Requirements: Exactly repeat the lines starting at the one that holds "Render at 512×512." and ending at the one that holds "Here is an image.". Both end lines count; leave out everything else.

>> Begin Supplied data

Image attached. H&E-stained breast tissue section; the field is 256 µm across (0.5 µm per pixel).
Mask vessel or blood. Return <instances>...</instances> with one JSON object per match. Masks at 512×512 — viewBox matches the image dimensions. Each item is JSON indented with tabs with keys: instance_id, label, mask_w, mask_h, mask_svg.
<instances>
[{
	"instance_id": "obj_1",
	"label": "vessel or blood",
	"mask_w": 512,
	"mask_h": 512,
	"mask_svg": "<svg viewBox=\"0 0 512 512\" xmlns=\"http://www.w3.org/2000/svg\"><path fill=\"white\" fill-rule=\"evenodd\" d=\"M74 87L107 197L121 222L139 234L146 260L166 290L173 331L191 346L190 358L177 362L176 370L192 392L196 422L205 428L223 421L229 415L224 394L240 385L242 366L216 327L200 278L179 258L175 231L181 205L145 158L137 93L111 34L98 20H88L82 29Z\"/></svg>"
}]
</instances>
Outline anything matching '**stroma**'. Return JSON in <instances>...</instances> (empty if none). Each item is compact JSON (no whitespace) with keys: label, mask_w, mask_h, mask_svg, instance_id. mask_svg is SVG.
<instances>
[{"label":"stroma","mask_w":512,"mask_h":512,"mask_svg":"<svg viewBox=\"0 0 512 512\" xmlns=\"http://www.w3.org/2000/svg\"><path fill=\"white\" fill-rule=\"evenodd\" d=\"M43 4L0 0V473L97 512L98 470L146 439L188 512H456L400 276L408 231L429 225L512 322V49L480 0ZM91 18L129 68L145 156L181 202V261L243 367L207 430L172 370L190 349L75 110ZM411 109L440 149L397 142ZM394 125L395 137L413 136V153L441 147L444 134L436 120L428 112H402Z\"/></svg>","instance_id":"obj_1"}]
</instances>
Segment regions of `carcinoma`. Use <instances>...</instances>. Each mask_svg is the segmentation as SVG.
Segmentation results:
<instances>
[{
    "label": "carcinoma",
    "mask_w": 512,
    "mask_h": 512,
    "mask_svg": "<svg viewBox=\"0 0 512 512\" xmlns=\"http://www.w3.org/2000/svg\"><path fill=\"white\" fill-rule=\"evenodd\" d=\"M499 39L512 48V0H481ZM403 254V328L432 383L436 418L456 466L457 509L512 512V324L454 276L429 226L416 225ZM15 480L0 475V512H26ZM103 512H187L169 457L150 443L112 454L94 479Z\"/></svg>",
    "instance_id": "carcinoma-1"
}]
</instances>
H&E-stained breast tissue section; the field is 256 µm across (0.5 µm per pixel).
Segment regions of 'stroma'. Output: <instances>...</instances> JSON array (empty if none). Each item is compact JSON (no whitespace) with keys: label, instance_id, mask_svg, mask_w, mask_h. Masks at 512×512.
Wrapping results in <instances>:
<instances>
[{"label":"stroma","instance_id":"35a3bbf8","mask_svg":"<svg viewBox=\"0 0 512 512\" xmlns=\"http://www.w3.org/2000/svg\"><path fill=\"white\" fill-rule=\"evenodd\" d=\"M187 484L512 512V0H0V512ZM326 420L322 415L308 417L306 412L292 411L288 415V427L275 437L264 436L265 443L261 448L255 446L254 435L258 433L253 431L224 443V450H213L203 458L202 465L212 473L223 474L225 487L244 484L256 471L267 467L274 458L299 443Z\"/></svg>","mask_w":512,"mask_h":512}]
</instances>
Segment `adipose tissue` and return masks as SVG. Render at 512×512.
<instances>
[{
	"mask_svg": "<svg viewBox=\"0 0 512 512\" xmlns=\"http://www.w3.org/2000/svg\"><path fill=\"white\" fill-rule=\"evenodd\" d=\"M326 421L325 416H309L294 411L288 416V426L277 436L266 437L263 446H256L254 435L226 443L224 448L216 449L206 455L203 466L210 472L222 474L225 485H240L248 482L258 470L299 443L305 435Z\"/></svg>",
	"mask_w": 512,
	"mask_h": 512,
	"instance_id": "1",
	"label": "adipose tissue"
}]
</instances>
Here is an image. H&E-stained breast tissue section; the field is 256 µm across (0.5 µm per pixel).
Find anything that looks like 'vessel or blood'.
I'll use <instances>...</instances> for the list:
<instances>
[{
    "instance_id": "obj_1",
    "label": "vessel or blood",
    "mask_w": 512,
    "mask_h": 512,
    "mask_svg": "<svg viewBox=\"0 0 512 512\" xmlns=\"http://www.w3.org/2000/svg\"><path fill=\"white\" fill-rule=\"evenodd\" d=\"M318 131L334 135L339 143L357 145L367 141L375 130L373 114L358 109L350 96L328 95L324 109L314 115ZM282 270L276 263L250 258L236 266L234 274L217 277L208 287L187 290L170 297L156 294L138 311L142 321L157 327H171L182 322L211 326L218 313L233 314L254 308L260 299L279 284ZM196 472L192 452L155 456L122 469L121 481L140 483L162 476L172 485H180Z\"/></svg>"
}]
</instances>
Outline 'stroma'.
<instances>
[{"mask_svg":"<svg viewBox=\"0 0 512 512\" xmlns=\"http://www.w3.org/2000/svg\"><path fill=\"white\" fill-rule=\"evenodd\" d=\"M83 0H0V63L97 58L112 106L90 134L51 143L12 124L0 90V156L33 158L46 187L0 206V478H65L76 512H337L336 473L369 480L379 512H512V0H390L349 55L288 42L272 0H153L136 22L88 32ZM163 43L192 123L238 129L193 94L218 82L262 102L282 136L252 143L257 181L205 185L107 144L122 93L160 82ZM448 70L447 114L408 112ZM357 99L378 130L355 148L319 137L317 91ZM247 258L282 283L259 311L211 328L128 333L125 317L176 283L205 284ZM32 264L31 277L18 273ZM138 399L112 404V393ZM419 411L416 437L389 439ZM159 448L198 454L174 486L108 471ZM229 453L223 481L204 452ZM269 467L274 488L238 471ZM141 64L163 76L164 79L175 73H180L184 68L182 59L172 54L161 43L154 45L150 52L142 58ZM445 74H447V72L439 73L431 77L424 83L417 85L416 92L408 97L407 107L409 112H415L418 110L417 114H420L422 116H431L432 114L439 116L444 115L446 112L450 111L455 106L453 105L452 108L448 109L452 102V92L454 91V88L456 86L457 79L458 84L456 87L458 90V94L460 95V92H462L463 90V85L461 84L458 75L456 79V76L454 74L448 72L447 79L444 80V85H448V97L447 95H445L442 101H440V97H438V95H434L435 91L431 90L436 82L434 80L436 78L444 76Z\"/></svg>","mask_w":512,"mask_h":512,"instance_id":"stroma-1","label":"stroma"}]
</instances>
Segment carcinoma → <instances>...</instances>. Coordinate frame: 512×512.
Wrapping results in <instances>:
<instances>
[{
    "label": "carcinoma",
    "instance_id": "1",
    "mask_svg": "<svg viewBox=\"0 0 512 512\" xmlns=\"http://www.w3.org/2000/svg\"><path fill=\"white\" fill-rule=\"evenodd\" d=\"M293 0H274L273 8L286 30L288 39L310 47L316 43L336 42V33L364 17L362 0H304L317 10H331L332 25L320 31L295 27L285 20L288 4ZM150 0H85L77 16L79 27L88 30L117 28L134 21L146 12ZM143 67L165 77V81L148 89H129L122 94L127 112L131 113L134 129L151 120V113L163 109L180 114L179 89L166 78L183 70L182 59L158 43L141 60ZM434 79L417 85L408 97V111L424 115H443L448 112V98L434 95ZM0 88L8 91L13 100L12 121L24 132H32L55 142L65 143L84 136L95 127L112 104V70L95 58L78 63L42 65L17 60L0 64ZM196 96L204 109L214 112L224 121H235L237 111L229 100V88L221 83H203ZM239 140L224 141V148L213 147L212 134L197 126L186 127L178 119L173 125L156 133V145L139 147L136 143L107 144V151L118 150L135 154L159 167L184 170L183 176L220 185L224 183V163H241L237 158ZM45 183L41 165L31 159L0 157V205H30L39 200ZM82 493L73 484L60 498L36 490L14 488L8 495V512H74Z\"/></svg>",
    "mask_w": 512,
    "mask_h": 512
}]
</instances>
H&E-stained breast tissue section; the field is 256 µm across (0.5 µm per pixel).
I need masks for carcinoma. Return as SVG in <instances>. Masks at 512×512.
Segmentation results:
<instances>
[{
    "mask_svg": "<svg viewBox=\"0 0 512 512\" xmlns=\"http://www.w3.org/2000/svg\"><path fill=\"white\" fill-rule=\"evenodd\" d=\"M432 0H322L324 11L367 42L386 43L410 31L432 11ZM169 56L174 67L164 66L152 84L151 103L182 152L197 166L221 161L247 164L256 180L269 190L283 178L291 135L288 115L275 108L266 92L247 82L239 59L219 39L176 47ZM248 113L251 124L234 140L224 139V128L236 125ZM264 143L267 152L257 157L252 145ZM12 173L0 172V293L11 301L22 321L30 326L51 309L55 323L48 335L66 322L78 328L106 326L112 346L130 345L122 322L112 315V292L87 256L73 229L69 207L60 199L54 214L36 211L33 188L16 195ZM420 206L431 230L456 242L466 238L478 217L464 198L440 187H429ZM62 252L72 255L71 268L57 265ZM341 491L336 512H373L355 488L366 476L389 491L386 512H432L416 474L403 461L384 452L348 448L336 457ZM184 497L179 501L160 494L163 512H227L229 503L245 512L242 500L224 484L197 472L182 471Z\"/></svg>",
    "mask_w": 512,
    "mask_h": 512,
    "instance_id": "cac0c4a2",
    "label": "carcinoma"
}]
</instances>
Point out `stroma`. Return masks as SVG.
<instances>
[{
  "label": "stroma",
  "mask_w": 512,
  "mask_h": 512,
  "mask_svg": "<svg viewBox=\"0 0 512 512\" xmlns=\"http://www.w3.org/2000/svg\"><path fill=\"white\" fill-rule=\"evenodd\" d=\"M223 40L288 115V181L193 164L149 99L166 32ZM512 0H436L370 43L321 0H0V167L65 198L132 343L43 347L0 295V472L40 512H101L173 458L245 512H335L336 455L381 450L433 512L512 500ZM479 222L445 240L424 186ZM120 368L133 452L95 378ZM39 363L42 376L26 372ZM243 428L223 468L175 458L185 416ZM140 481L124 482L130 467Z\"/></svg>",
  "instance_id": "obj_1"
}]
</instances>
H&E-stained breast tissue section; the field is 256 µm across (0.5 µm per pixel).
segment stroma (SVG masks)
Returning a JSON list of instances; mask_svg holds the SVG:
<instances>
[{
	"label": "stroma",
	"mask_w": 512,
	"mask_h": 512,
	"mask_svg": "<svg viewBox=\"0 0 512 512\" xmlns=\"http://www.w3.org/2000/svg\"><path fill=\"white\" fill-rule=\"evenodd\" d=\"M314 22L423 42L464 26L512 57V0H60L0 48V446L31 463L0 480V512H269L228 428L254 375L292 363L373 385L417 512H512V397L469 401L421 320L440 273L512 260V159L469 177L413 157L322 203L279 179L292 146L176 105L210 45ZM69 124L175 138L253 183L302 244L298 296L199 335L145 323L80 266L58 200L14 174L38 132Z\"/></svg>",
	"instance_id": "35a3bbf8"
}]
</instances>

>> End Supplied data

Final result:
Segment `adipose tissue` and return masks as SVG. Render at 512×512.
<instances>
[{
	"mask_svg": "<svg viewBox=\"0 0 512 512\" xmlns=\"http://www.w3.org/2000/svg\"><path fill=\"white\" fill-rule=\"evenodd\" d=\"M326 421L325 416H309L294 411L288 416V426L277 436L266 437L263 446H256L254 435L226 443L224 448L216 449L206 455L203 466L210 472L222 474L225 485H240L248 482L258 470L299 443L305 435Z\"/></svg>",
	"mask_w": 512,
	"mask_h": 512,
	"instance_id": "1",
	"label": "adipose tissue"
}]
</instances>
Here is an image. H&E-stained breast tissue section; the field is 256 µm across (0.5 µm per pixel).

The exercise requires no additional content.